## Try it
Return all lines from the listing below in which the string "turquoise" occurs.

── Listed records ──

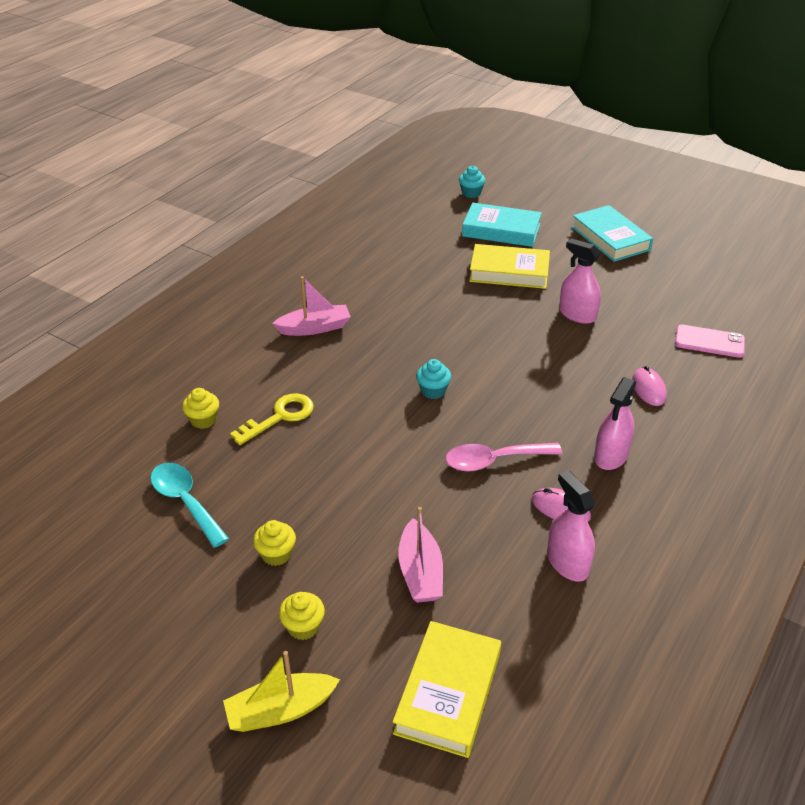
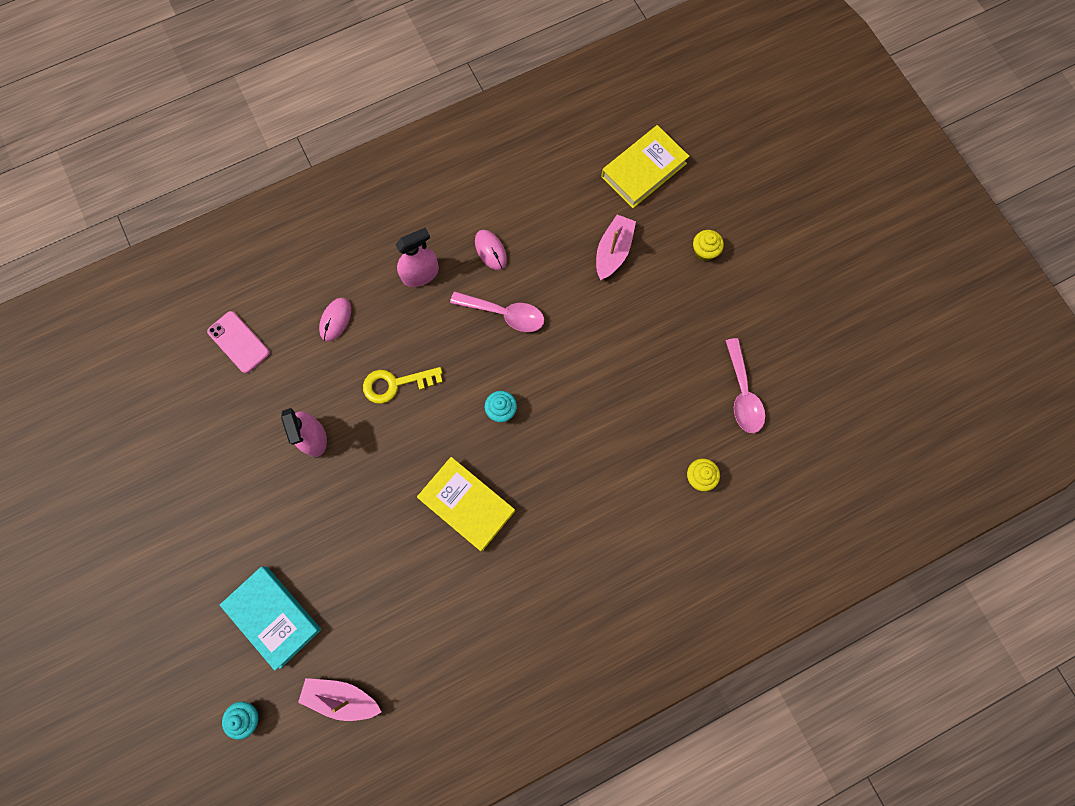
camera: 150 degrees left, 35 degrees up
(185, 501) = (742, 394): turquoise spoon -> pink spoon
(276, 554) = (697, 313): yellow cupcake -> none
(280, 417) = (637, 447): yellow key -> yellow key (395, 384)
(280, 710) = (740, 207): yellow boat -> none
(314, 328) = (553, 552): pink boat -> pink boat (342, 697)
(509, 272) = (322, 537): yellow book -> yellow book (467, 504)
(567, 562) = (518, 210): pink spray bottle -> none
(610, 238) = (181, 535): turquoise book -> none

───

## Solved problem
(185, 501) = (742, 394): turquoise spoon -> pink spoon
(610, 238) = (181, 535): turquoise book -> none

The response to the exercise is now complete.